*What you are asked to do*.
The expected response is a copy of every line in the entries below that includes the word "pentagon".

*Exercise input*.
*** Block opens ***

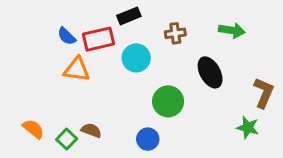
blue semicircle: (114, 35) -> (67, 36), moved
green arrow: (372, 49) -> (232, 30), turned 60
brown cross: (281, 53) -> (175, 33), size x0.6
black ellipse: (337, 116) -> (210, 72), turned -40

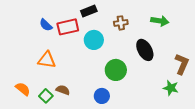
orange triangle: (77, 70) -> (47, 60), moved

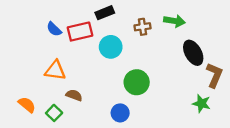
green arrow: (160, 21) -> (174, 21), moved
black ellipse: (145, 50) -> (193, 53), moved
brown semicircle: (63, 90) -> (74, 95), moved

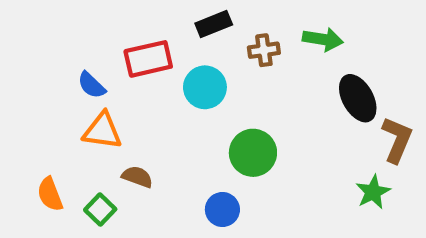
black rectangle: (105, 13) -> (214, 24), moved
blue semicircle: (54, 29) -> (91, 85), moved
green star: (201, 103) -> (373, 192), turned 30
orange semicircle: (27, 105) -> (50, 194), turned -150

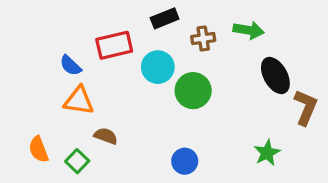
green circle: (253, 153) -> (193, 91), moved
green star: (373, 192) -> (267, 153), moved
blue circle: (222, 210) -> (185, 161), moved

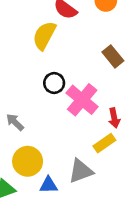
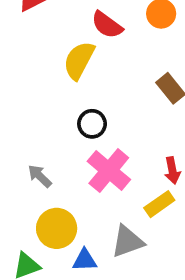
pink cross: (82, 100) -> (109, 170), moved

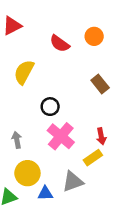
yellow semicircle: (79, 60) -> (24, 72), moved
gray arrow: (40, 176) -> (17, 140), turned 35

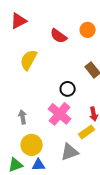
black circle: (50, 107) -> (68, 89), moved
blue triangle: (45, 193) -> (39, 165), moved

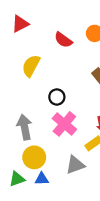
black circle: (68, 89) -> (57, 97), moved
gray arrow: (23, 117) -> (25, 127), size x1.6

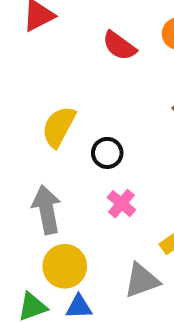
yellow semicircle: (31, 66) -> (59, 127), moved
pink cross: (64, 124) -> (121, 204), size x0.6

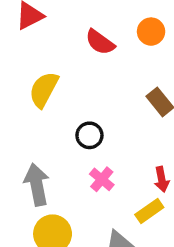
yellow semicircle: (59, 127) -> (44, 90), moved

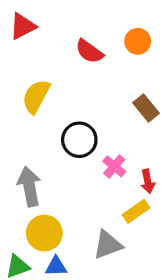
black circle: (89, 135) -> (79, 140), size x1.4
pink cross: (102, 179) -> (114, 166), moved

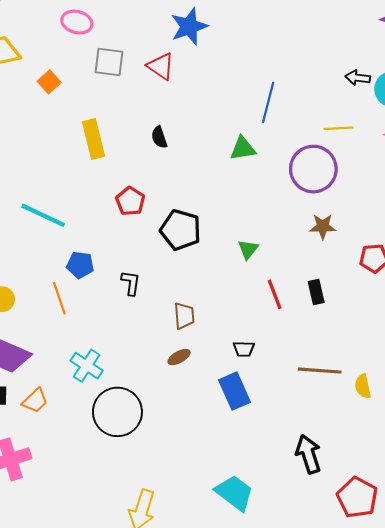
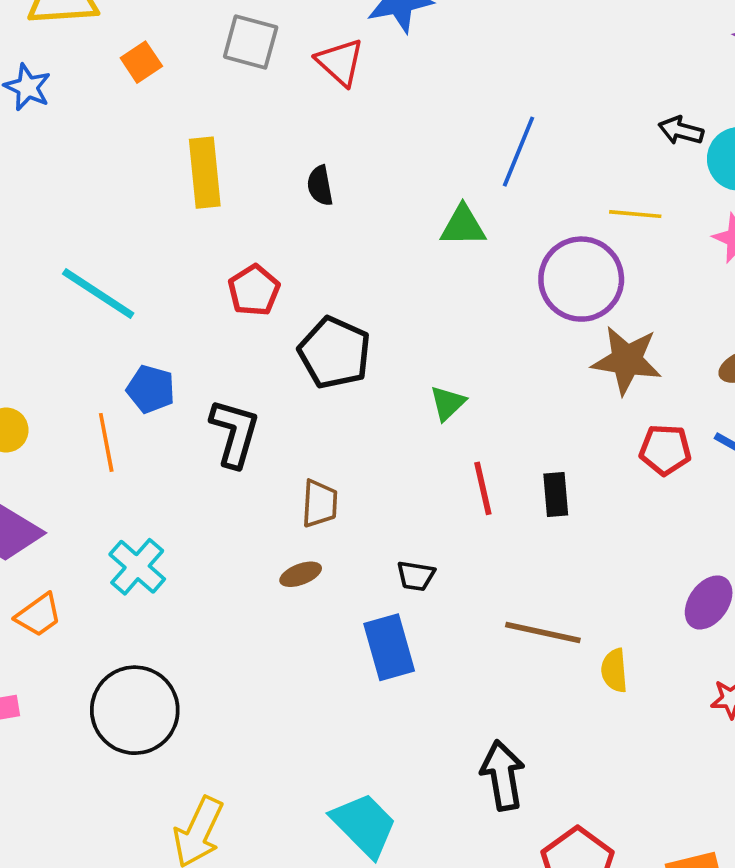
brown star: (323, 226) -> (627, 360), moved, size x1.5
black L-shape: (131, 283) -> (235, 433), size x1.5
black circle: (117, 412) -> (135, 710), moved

*** Block closes ***
*** Block opens ***

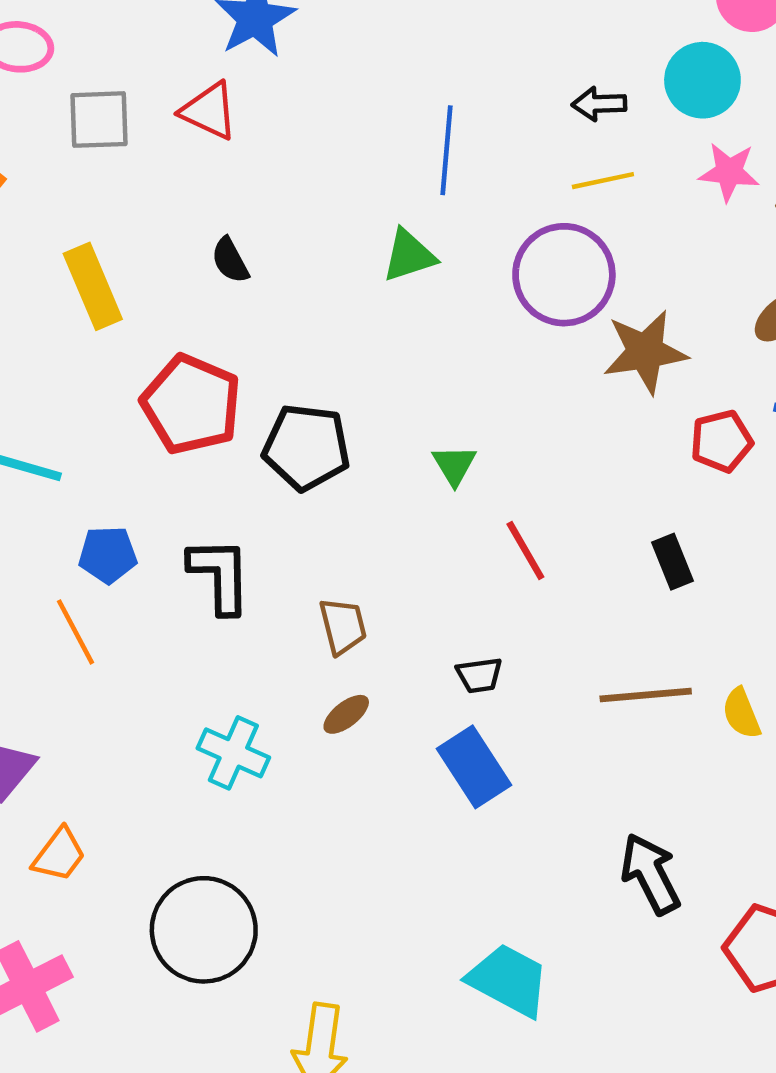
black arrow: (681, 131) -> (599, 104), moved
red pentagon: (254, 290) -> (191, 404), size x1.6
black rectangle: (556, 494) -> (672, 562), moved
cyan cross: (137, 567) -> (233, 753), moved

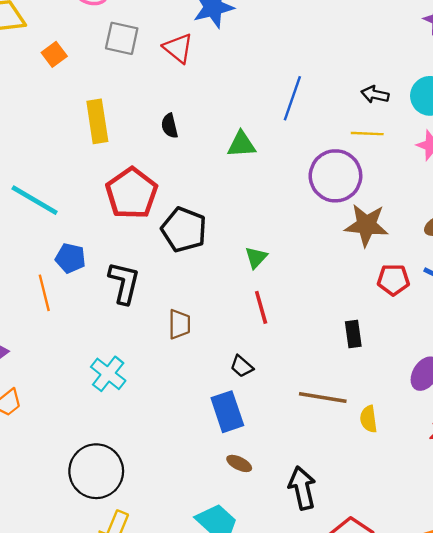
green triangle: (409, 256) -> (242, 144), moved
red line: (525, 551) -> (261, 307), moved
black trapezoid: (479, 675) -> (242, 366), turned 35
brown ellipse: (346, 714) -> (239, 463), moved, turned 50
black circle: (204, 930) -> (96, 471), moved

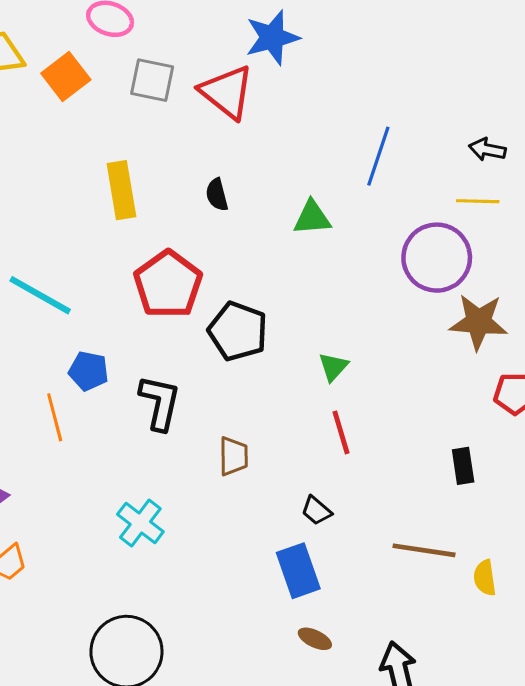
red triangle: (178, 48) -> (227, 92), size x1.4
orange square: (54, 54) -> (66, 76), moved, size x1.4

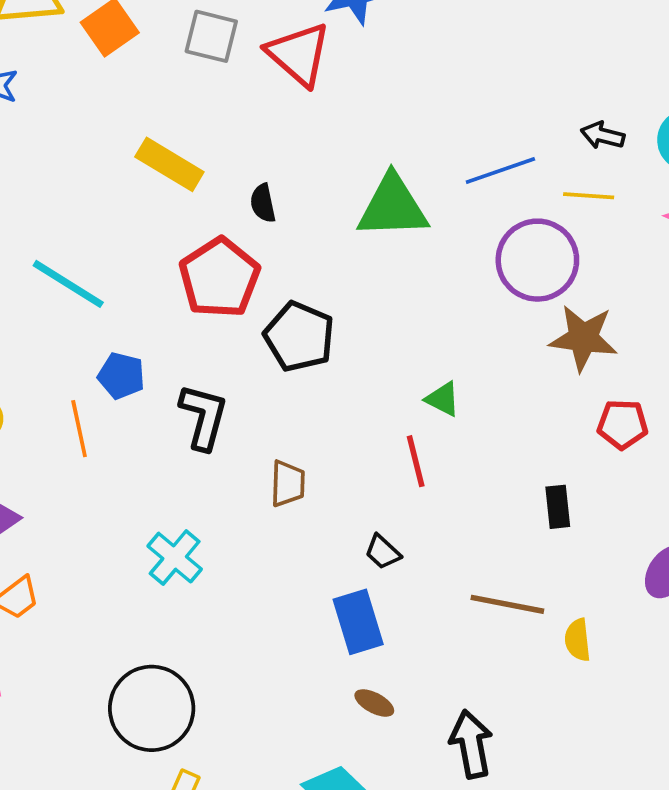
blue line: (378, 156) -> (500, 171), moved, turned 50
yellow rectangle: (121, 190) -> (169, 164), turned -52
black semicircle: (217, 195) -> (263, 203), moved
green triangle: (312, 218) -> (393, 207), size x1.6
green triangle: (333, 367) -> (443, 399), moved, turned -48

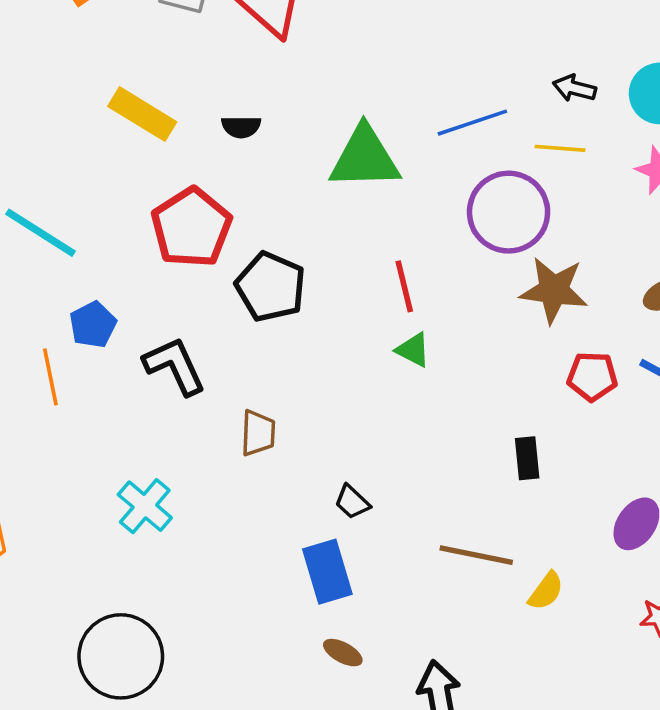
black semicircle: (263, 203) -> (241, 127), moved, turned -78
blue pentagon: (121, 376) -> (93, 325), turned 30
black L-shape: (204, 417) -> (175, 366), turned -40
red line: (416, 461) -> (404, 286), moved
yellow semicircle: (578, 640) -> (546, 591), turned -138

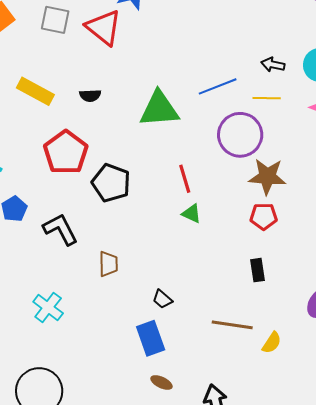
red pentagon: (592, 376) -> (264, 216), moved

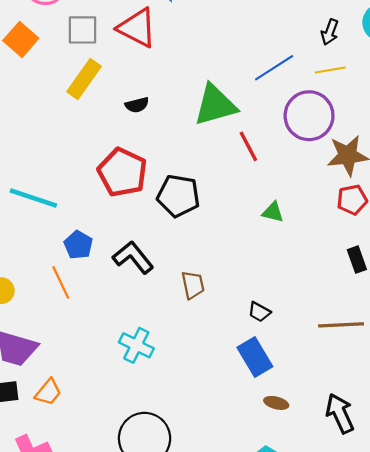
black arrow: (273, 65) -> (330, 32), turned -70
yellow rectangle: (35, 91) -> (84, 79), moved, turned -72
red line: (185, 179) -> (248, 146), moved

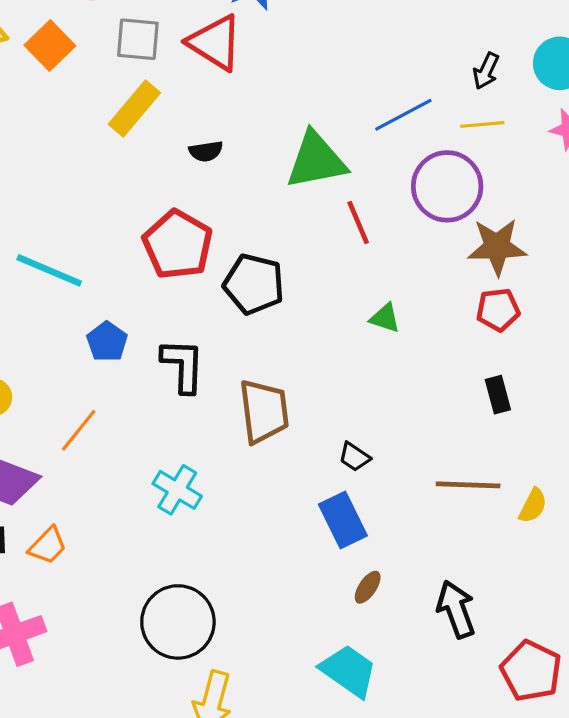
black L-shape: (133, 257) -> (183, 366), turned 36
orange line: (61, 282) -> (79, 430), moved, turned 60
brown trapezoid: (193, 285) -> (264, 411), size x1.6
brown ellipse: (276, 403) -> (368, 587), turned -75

*** Block closes ***

*Answer section*.
red pentagon: (254, 290) -> (191, 404), size x1.6
blue pentagon: (121, 376) -> (93, 325), turned 30
red pentagon: (592, 376) -> (264, 216), moved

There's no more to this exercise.